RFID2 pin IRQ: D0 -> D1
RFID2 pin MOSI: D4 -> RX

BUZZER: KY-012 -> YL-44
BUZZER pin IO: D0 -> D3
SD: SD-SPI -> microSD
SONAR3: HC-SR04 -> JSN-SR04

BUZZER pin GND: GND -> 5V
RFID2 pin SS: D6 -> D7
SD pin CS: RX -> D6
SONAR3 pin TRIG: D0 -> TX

▬▬▬▬▬▬▬▬▬▬

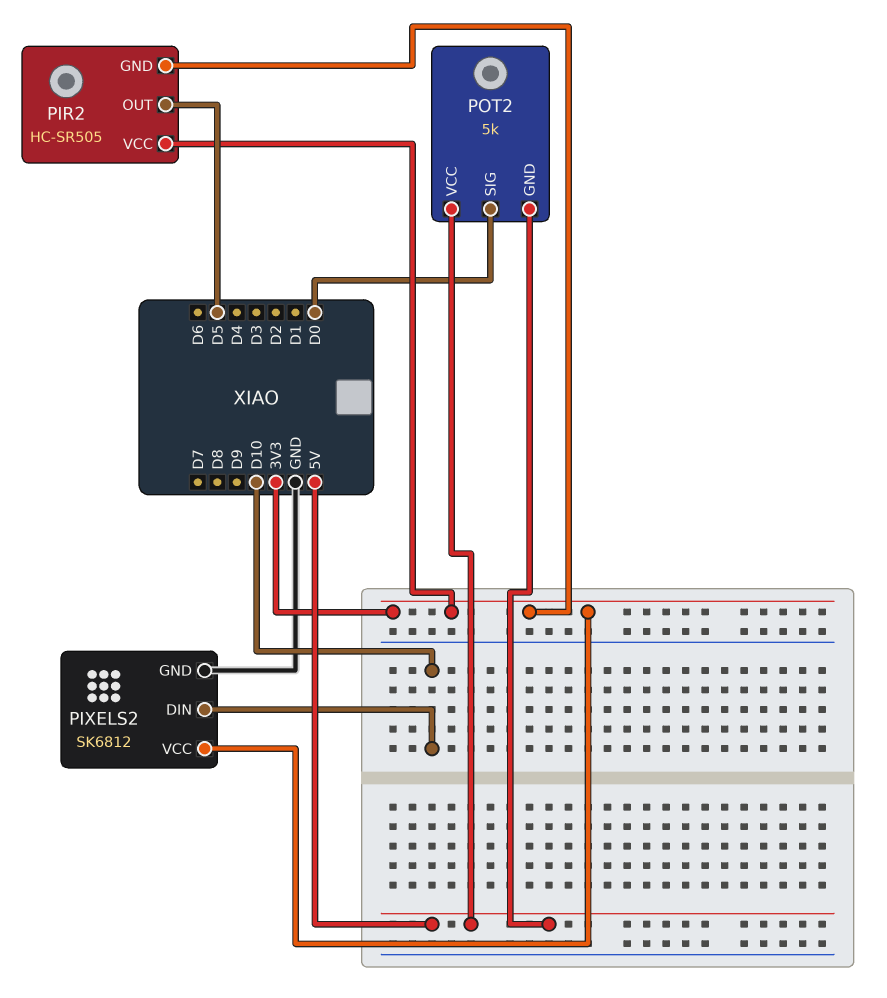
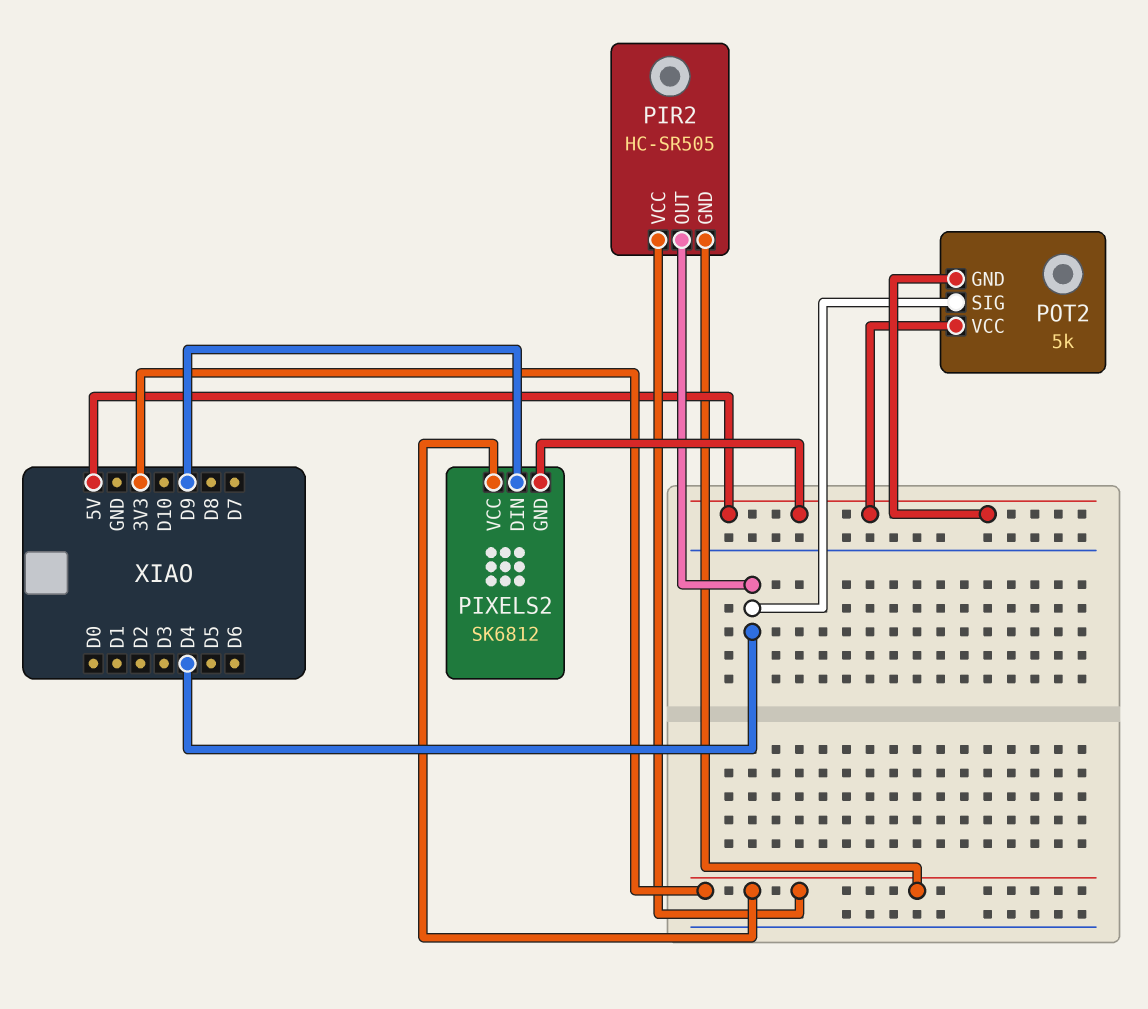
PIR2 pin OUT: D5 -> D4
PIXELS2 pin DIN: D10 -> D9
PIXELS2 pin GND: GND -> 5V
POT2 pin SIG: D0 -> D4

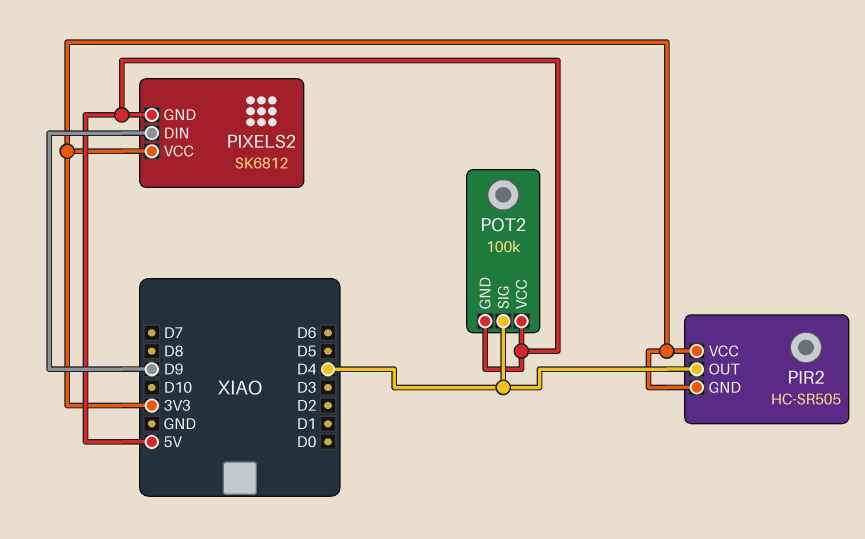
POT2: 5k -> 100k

▬▬▬▬▬▬▬▬▬▬

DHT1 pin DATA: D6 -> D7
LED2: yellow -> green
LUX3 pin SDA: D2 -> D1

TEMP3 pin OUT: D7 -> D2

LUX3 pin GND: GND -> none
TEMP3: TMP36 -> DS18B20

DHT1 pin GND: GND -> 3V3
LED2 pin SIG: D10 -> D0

▬▬▬▬▬▬▬▬▬▬

» INSTRUCTIONS FOR THE TASK:
Send back an exact copy of only the lines from the line with "SONAR3: HC-SR04 -> JSN-SR04" up to and including the line with "SONAR3 pin TRIG: D0 -> TX" in the data above.

» ANSWER FOR THE TASK:
SONAR3: HC-SR04 -> JSN-SR04

BUZZER pin GND: GND -> 5V
RFID2 pin SS: D6 -> D7
SD pin CS: RX -> D6
SONAR3 pin TRIG: D0 -> TX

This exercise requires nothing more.